Reproduce word for word the line that contains "tan slope E1:G1" and every line after it to the end of the records, with nothing else added.

»»

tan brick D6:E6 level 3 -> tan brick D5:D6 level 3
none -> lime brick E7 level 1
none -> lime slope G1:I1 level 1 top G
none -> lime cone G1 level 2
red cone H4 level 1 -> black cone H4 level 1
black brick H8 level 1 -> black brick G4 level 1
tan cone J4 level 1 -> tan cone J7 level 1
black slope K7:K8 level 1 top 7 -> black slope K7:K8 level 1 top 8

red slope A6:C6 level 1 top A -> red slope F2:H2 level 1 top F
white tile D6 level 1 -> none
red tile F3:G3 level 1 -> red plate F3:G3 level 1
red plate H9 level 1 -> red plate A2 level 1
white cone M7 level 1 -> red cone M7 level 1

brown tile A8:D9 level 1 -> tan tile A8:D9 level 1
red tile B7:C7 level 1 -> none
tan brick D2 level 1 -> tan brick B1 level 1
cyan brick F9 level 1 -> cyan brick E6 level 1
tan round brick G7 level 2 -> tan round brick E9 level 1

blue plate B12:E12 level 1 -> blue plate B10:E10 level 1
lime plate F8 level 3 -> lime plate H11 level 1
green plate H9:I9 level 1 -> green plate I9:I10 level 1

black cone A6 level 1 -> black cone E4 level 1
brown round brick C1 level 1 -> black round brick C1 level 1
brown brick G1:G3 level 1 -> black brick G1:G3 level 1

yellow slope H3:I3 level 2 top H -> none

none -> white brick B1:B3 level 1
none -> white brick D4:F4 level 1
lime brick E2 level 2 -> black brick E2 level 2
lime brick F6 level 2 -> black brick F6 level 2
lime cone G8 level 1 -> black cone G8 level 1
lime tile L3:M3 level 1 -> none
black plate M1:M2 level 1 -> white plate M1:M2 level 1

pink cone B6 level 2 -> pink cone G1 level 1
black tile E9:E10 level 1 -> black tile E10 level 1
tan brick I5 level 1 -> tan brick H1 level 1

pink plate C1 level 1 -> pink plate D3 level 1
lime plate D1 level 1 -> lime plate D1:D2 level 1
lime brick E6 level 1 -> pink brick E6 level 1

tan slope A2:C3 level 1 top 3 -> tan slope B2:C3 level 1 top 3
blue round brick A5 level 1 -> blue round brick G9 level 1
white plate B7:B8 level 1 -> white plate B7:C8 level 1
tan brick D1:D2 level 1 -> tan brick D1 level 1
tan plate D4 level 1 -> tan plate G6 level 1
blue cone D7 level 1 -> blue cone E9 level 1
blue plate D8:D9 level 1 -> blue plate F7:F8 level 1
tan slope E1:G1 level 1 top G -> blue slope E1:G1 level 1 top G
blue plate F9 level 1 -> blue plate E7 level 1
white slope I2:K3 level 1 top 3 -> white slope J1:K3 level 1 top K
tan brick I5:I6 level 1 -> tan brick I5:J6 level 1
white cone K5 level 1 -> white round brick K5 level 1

««

* **Written reply**:
tan slope E1:G1 level 1 top G -> blue slope E1:G1 level 1 top G
blue plate F9 level 1 -> blue plate E7 level 1
white slope I2:K3 level 1 top 3 -> white slope J1:K3 level 1 top K
tan brick I5:I6 level 1 -> tan brick I5:J6 level 1
white cone K5 level 1 -> white round brick K5 level 1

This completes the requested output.